What you will do
Using the records below, write out again exactly the lines that begin at the line containing "D2: LED yellow" and end at the line containing "R6: none -> 100 (N003, N005)", and no other lines.

Records for the exercise
· · · ·

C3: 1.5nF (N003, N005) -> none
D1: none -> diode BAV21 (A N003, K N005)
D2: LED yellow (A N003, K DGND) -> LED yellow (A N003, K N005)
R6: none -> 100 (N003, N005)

· · · ·

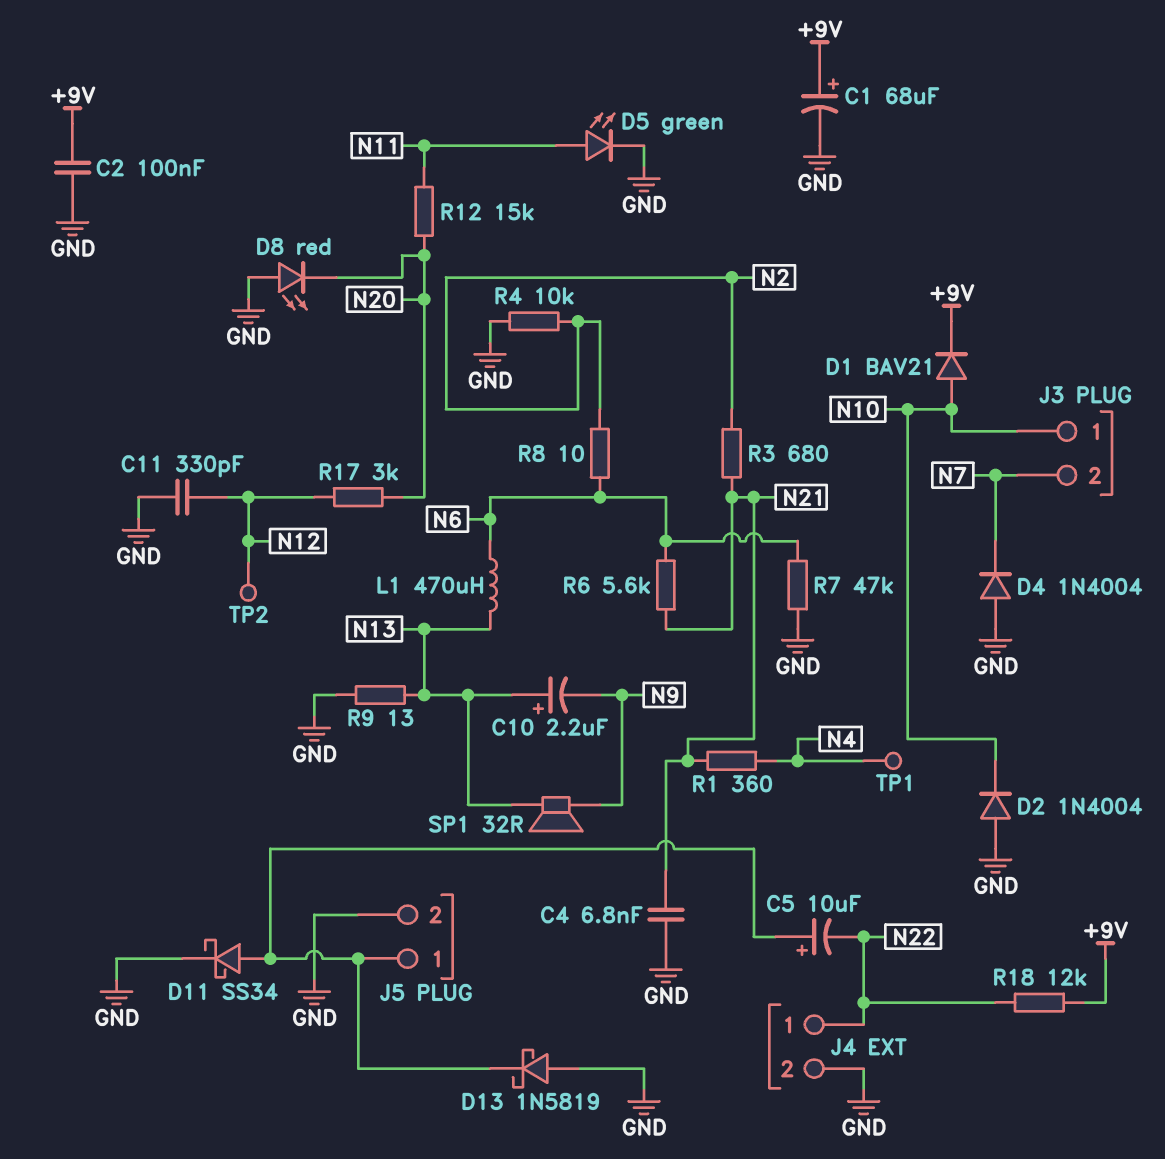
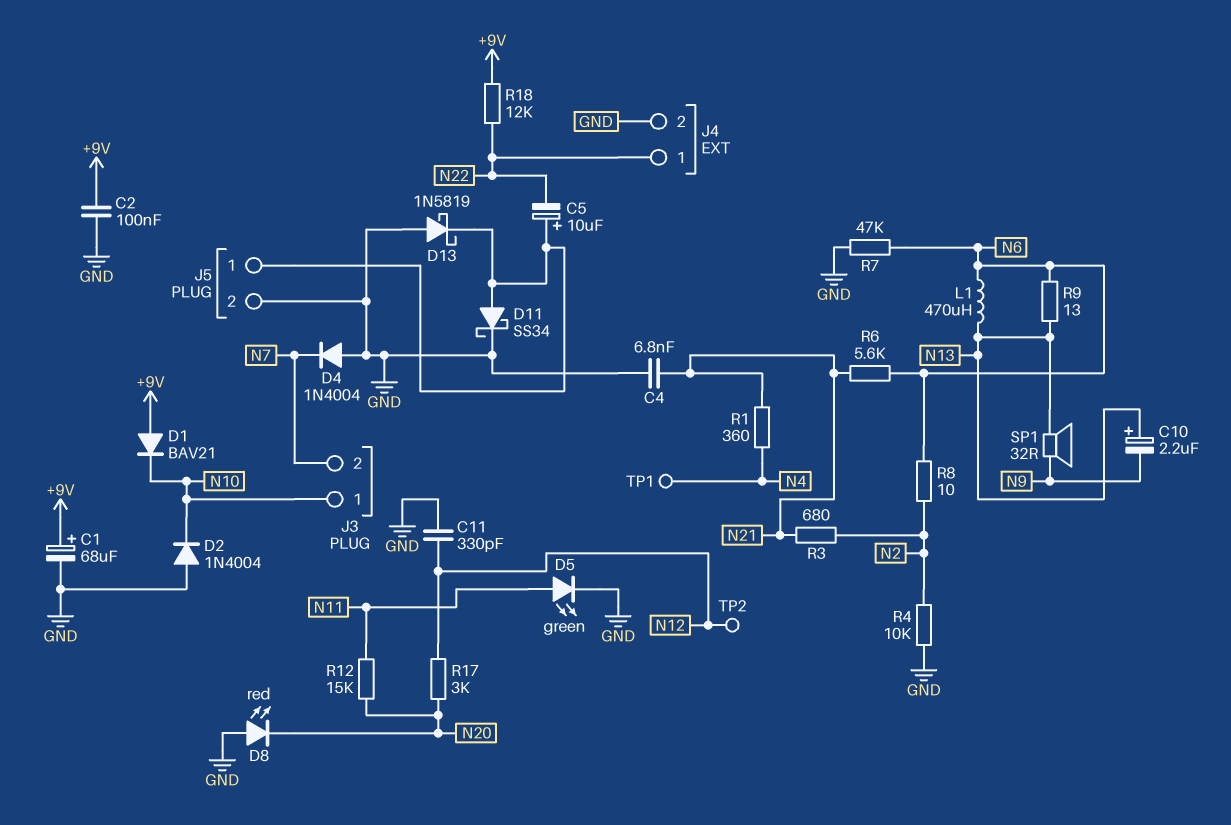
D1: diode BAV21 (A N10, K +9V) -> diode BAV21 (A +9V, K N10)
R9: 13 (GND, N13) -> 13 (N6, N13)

· · · ·

Exercise response
D2: LED yellow (A N003, K DGND) -> LED yellow (A N003, K N005)
R6: none -> 100 (N003, N005)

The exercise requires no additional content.